WORK ITEM
Images excepted, the data below must be repeated exactly.
** EXERCISE MATERIAL follows **
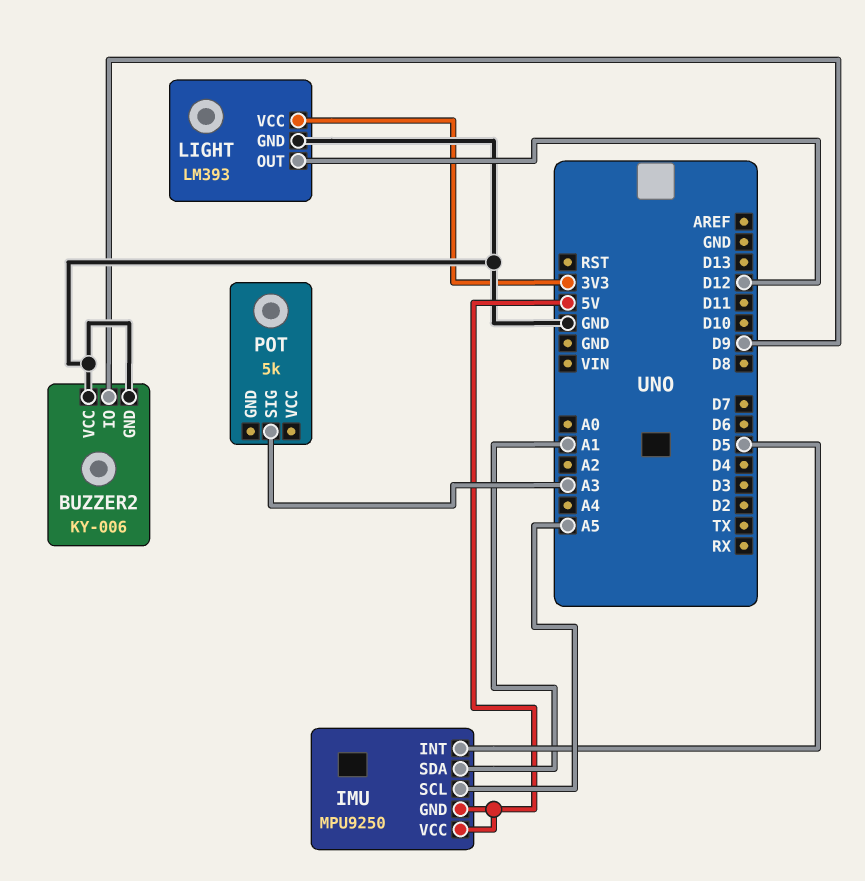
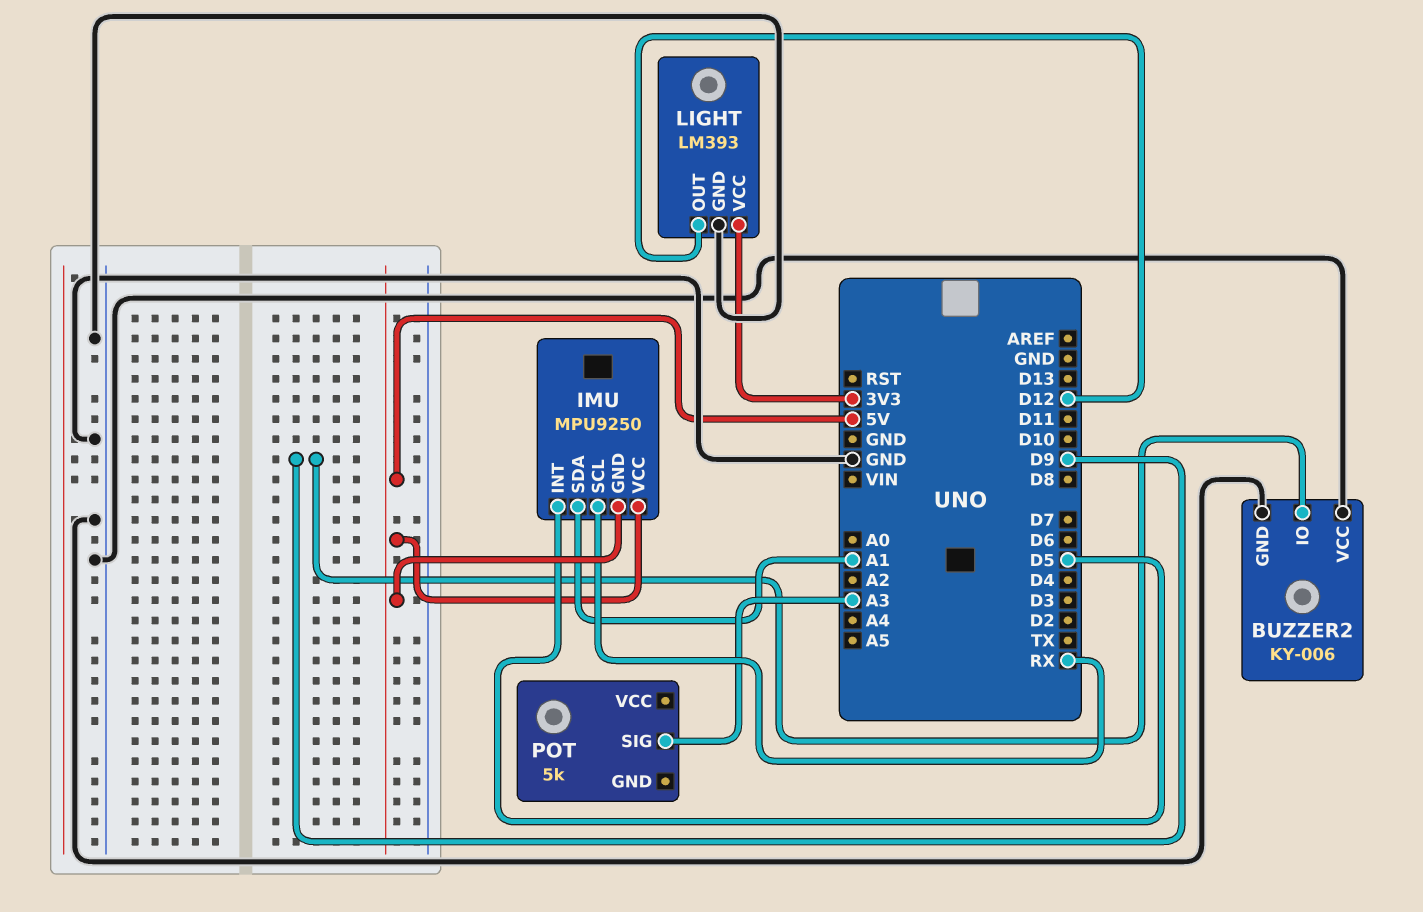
IMU pin SCL: A5 -> RX

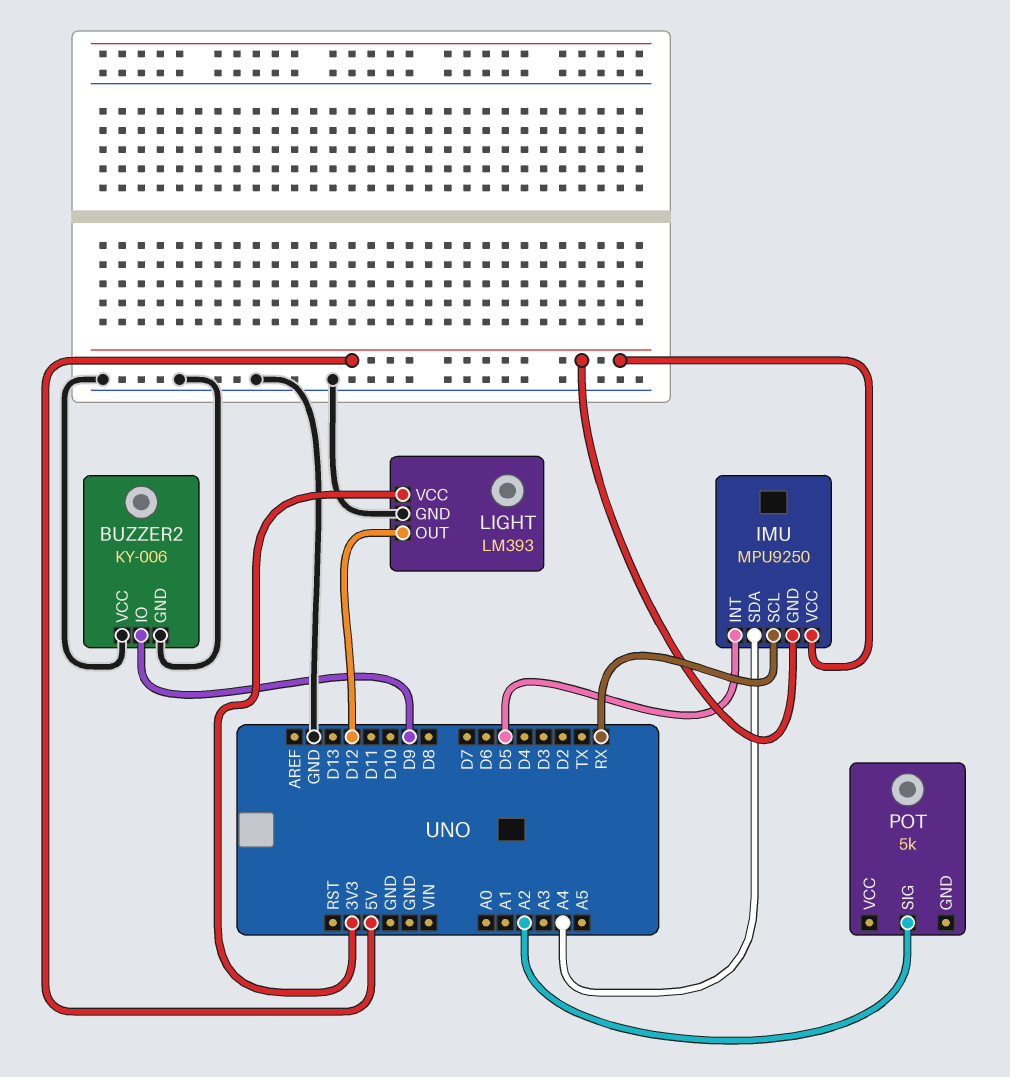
IMU pin SDA: A1 -> A4
POT pin SIG: A3 -> A2

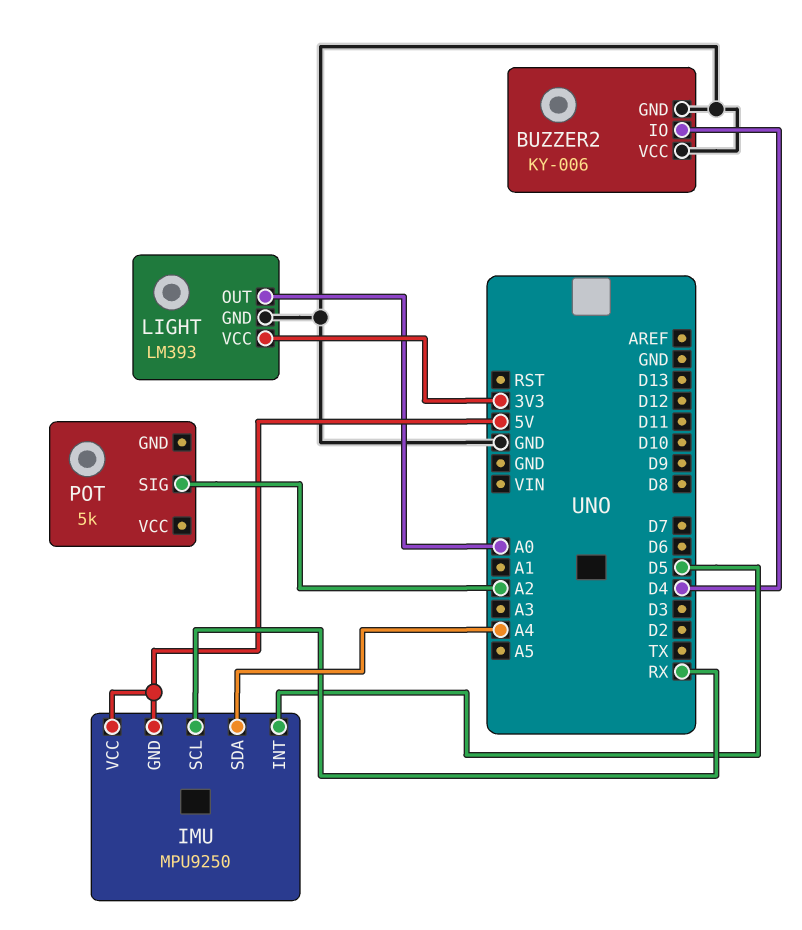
BUZZER2 pin IO: D9 -> D4
LIGHT pin OUT: D12 -> A0

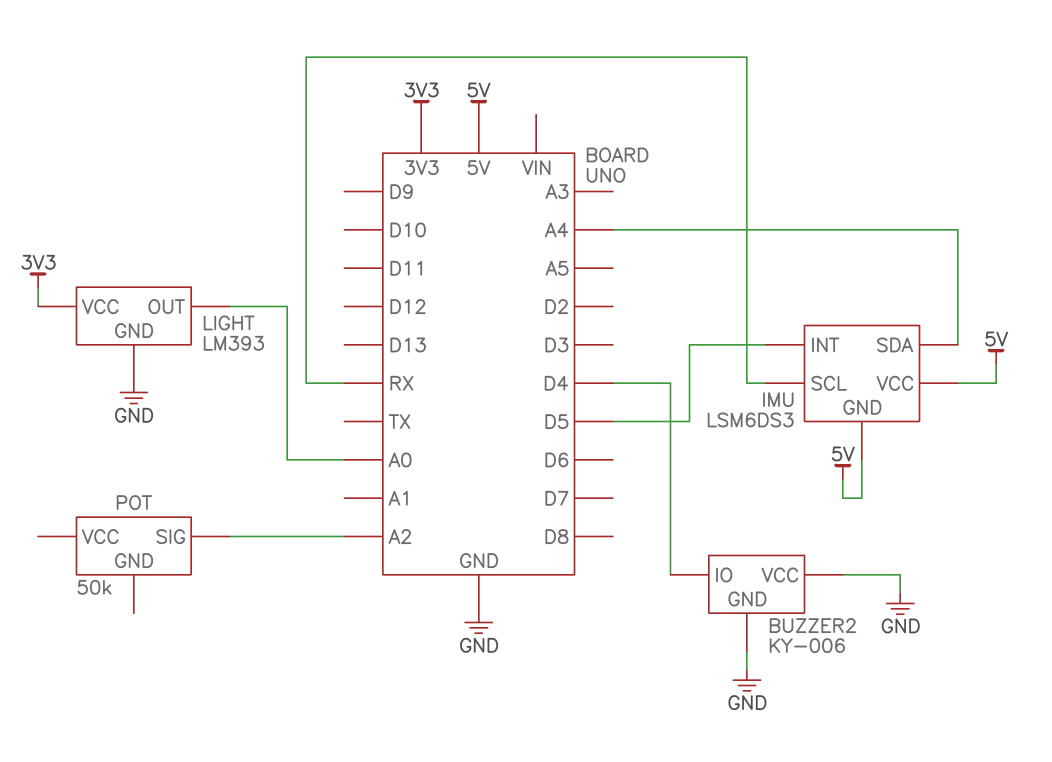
IMU: MPU9250 -> LSM6DS3
POT: 5k -> 50k

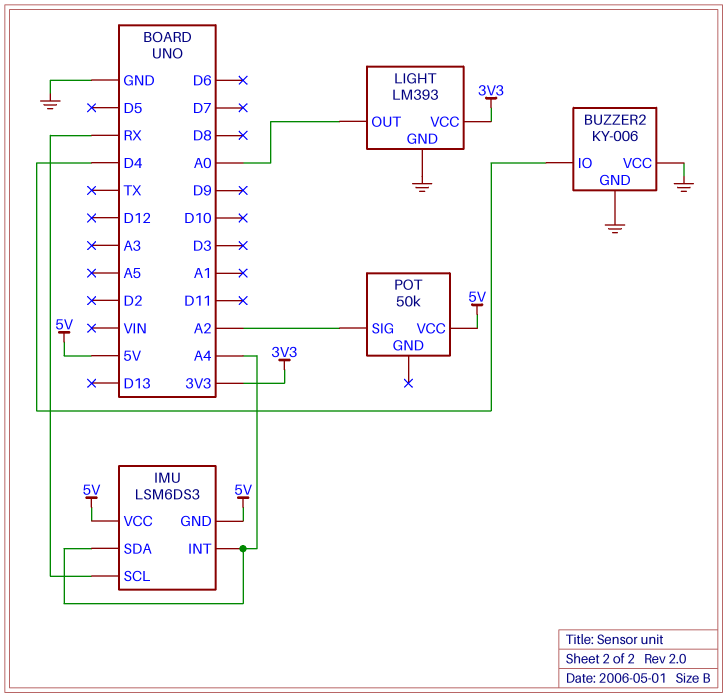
IMU pin INT: D5 -> A4
POT pin VCC: none -> 5V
** End of EXERCISE MATERIAL **
RESULT BELOW
IMU pin SCL: A5 -> RX

IMU pin SDA: A1 -> A4
POT pin SIG: A3 -> A2

BUZZER2 pin IO: D9 -> D4
LIGHT pin OUT: D12 -> A0

IMU: MPU9250 -> LSM6DS3
POT: 5k -> 50k

IMU pin INT: D5 -> A4
POT pin VCC: none -> 5V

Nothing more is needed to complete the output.